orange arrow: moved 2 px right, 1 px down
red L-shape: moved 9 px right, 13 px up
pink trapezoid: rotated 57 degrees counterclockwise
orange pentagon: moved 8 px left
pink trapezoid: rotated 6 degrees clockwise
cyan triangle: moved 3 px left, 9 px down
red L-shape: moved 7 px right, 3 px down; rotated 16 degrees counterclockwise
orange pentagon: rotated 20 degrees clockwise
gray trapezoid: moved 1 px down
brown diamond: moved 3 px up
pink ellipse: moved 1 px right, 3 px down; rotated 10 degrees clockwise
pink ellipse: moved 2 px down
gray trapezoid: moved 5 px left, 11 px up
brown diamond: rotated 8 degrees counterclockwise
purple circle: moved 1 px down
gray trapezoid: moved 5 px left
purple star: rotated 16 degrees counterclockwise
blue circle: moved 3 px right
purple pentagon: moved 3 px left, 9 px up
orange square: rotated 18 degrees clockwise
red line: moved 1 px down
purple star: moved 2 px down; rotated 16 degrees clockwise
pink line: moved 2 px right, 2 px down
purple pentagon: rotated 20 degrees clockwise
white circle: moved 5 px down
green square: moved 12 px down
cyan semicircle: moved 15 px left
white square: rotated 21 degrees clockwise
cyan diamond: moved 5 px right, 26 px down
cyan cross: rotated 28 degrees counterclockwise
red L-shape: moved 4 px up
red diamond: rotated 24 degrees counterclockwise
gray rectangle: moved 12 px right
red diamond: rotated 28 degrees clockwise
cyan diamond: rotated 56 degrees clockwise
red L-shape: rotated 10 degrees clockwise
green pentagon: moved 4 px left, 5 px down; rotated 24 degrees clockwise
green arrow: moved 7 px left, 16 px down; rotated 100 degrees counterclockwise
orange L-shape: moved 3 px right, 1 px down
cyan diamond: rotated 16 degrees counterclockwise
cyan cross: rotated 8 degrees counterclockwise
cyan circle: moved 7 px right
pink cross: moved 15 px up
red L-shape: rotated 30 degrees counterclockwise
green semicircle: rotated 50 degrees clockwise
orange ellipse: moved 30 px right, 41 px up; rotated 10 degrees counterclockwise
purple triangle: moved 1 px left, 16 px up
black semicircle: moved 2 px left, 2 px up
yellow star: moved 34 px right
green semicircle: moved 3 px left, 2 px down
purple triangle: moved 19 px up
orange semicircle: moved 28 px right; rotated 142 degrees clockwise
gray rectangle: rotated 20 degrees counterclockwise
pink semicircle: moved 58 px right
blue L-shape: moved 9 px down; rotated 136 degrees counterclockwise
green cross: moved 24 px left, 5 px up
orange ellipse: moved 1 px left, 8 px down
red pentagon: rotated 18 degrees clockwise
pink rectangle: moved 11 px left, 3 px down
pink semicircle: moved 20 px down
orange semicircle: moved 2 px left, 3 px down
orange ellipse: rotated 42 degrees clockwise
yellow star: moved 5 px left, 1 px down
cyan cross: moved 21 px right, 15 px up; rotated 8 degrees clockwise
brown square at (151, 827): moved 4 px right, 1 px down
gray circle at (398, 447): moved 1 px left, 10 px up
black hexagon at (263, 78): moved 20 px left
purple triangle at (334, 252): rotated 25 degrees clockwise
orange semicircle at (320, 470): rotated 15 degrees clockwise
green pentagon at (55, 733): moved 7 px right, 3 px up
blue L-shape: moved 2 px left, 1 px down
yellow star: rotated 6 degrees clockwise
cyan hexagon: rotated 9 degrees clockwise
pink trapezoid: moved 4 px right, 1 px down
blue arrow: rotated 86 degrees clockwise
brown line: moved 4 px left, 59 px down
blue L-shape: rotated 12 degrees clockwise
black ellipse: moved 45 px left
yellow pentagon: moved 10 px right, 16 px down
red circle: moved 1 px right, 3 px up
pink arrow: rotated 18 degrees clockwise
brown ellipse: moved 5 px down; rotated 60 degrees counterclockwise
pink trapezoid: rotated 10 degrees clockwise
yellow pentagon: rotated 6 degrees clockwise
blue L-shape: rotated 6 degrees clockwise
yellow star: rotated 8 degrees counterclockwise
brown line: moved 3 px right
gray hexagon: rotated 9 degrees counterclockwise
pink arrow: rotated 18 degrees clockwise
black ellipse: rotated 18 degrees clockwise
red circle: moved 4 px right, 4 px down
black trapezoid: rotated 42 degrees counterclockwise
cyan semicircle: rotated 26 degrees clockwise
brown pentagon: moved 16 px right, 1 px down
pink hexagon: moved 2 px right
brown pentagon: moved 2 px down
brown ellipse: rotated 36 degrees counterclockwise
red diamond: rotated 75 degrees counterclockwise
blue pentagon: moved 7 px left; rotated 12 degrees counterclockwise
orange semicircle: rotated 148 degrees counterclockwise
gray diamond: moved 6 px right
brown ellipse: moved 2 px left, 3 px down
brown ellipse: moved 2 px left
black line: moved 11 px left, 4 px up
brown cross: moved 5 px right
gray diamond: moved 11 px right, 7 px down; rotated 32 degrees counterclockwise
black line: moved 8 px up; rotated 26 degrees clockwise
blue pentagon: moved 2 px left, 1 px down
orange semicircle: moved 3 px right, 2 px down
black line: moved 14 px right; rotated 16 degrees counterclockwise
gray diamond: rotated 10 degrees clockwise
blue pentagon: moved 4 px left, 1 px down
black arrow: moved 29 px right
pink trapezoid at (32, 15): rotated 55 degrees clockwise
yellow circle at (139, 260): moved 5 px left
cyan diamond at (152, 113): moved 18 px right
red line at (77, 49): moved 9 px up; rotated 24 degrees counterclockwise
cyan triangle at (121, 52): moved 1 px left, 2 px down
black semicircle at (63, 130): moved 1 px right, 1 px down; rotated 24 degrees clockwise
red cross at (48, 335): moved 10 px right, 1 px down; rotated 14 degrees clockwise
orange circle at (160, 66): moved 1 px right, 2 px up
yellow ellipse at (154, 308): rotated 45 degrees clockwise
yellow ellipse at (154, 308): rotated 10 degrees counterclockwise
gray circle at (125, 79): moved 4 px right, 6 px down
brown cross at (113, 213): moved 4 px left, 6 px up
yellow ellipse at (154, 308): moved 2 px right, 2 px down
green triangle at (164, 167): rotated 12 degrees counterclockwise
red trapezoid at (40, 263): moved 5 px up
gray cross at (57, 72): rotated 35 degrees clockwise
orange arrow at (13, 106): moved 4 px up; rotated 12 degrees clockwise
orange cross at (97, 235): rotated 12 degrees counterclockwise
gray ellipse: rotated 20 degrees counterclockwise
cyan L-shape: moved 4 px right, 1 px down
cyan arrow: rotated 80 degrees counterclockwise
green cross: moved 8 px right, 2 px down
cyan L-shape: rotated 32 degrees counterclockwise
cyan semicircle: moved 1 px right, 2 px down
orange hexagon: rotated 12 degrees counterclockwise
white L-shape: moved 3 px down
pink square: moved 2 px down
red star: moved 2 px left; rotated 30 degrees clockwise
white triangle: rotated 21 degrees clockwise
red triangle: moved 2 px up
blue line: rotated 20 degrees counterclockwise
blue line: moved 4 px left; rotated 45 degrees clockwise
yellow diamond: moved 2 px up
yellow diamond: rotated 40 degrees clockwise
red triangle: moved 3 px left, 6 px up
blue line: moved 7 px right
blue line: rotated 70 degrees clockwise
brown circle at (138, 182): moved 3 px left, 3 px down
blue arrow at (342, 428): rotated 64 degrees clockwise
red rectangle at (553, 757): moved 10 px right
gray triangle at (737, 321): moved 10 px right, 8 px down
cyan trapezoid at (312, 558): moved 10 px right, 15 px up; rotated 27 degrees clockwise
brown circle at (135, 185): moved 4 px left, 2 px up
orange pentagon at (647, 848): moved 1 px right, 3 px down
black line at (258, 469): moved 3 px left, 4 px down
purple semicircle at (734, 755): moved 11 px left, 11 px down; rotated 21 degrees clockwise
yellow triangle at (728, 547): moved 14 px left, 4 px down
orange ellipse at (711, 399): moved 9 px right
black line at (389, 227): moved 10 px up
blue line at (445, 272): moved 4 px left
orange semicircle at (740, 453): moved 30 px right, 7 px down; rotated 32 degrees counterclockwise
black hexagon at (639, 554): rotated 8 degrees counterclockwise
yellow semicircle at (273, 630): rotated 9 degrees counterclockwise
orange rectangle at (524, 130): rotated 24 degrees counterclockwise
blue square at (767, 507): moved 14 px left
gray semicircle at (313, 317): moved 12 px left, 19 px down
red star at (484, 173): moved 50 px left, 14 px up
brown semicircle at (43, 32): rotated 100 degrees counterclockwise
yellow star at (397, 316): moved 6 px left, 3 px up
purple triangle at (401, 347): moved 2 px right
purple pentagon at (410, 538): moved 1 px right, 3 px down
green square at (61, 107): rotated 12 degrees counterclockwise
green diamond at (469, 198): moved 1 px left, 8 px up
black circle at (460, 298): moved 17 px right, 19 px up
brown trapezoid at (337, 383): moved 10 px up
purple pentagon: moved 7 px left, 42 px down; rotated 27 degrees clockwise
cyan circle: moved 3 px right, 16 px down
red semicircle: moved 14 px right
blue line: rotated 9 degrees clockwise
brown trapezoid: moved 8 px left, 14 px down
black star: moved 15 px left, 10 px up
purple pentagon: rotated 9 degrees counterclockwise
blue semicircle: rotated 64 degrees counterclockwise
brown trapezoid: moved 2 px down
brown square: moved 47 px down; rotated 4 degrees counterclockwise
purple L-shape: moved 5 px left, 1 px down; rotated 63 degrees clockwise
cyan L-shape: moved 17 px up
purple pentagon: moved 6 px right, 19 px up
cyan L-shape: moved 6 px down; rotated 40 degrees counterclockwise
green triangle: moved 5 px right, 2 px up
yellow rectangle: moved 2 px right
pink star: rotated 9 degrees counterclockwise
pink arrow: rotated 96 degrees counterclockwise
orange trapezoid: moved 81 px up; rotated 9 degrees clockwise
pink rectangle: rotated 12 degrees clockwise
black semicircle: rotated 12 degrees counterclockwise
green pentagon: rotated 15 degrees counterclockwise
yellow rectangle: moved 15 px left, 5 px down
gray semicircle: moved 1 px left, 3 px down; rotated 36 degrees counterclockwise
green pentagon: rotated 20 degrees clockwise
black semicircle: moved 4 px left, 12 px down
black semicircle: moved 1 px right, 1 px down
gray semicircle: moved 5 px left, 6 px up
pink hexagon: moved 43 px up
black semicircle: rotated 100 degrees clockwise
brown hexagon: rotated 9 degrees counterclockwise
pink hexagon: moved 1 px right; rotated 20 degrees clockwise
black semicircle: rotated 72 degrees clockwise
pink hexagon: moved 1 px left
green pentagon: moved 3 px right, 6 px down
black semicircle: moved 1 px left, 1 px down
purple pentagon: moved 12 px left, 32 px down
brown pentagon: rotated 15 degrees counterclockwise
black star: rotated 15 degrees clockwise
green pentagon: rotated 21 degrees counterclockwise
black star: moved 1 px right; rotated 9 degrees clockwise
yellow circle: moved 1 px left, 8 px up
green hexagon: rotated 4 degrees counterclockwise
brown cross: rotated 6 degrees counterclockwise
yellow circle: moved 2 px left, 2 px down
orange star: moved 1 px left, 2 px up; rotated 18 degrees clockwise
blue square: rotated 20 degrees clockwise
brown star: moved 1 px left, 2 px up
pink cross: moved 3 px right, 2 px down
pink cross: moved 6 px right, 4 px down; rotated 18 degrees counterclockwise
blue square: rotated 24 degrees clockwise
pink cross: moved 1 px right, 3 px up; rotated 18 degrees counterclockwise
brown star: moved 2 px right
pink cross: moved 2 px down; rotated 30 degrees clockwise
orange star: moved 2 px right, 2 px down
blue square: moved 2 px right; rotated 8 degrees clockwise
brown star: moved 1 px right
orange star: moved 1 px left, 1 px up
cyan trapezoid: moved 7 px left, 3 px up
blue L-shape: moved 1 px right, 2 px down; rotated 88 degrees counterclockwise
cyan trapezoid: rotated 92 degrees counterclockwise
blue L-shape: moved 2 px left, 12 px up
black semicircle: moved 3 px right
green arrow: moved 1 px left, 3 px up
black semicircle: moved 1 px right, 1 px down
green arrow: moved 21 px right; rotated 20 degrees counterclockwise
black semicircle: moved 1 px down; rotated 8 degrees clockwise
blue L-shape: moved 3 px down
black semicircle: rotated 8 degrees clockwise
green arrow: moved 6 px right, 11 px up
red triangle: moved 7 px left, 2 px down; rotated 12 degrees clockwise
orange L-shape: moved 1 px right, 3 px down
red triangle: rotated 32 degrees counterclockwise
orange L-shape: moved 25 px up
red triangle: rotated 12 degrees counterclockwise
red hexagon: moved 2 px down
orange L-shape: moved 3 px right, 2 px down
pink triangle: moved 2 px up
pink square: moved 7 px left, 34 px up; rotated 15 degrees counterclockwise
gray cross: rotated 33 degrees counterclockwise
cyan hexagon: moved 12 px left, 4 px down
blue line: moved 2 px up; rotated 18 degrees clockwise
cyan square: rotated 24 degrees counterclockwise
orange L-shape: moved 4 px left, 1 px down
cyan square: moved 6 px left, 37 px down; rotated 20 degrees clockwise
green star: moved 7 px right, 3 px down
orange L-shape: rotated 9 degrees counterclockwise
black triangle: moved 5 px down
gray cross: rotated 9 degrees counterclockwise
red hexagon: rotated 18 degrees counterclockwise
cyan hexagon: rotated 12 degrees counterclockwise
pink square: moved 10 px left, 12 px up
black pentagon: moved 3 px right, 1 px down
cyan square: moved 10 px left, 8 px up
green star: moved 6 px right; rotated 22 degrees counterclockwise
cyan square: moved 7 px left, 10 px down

### [WHAT IS EXPECTED]
Return the entries from the first one through the line containing "purple star: rotated", reproducing each line without any change.

### [OUTPUT FOR THIS TASK]
orange arrow: moved 2 px right, 1 px down
red L-shape: moved 9 px right, 13 px up
pink trapezoid: rotated 57 degrees counterclockwise
orange pentagon: moved 8 px left
pink trapezoid: rotated 6 degrees clockwise
cyan triangle: moved 3 px left, 9 px down
red L-shape: moved 7 px right, 3 px down; rotated 16 degrees counterclockwise
orange pentagon: rotated 20 degrees clockwise
gray trapezoid: moved 1 px down
brown diamond: moved 3 px up
pink ellipse: moved 1 px right, 3 px down; rotated 10 degrees clockwise
pink ellipse: moved 2 px down
gray trapezoid: moved 5 px left, 11 px up
brown diamond: rotated 8 degrees counterclockwise
purple circle: moved 1 px down
gray trapezoid: moved 5 px left
purple star: rotated 16 degrees counterclockwise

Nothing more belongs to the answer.